▶ Task instructions: Search the listing below for the line containing "pink bowl: 2 -> 1". From there through the line containing "pink plane: 1 -> 0", transcribe every line exactly, both ends included.

□ □ □ □ □ □ □

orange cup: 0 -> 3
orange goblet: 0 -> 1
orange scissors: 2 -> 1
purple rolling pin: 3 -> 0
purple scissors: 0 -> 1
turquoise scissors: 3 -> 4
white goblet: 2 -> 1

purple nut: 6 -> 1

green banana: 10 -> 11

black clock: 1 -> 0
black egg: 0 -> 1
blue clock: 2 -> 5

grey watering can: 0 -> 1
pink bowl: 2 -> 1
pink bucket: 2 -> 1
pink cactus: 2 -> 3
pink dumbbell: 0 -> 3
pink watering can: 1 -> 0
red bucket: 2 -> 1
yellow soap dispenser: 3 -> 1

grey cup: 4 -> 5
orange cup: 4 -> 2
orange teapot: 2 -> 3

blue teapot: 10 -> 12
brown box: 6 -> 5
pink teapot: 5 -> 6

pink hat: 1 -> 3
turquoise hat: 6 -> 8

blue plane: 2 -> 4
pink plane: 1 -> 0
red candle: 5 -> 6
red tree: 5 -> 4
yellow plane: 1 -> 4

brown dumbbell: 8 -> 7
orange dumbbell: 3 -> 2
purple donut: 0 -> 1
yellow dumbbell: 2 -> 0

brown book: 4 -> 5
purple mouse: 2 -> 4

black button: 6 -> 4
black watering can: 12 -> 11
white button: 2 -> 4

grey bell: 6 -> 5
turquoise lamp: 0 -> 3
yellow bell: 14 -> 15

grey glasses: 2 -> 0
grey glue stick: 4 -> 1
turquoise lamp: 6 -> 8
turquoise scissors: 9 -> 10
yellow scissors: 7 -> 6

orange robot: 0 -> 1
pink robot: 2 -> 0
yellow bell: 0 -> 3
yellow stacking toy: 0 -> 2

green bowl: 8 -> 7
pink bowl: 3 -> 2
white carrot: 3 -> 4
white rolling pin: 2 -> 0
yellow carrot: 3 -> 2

□ □ □ □ □ □ □

▶ Exercise output:
pink bowl: 2 -> 1
pink bucket: 2 -> 1
pink cactus: 2 -> 3
pink dumbbell: 0 -> 3
pink watering can: 1 -> 0
red bucket: 2 -> 1
yellow soap dispenser: 3 -> 1

grey cup: 4 -> 5
orange cup: 4 -> 2
orange teapot: 2 -> 3

blue teapot: 10 -> 12
brown box: 6 -> 5
pink teapot: 5 -> 6

pink hat: 1 -> 3
turquoise hat: 6 -> 8

blue plane: 2 -> 4
pink plane: 1 -> 0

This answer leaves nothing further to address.